**Provided records**
• • • • • • •

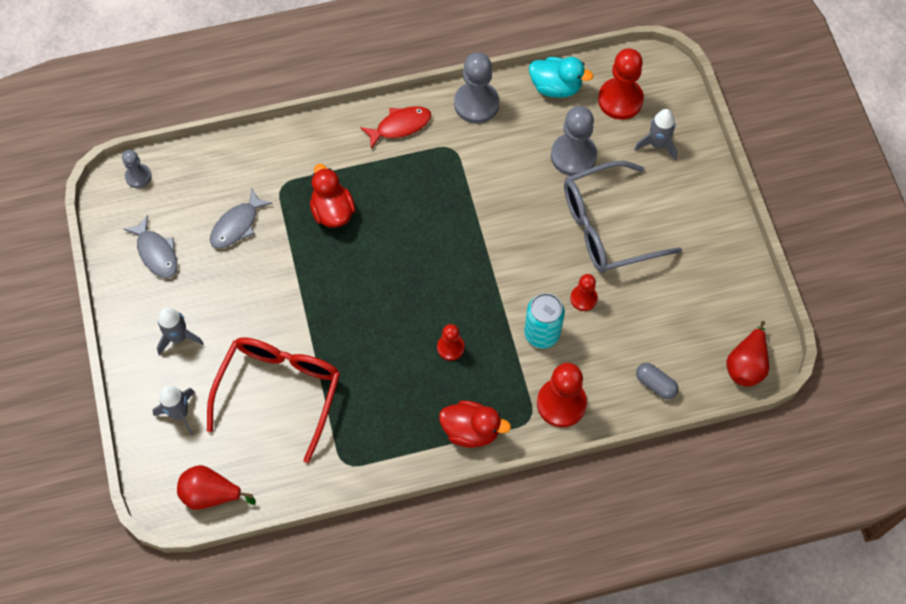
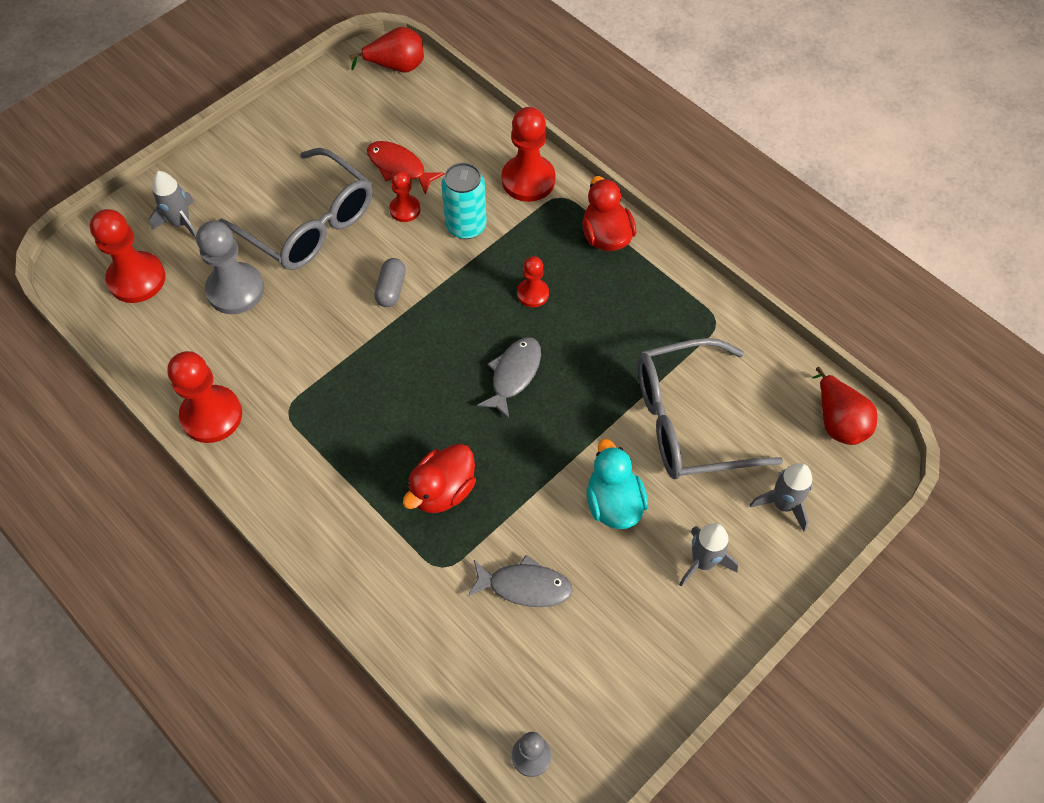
camera: 120 degrees left, 5 degrees down
(156, 253) = (619, 658): grey fish -> grey fish (514, 374)
(280, 391) = (687, 421): red glasses -> grey glasses
(400, 126) = (285, 480): red fish -> red fish (399, 167)
(476, 104) = (211, 415): grey pawn -> red pawn
(556, 87) = (147, 347): turquoise duck -> turquoise duck (613, 503)
(655, 384) = (460, 120): grey capsule -> grey capsule (391, 289)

• • • • • • •

**Instructions for the task**
Copy out every line of the records that the string "fish" appears in.

**Output**
(156, 253) = (619, 658): grey fish -> grey fish (514, 374)
(400, 126) = (285, 480): red fish -> red fish (399, 167)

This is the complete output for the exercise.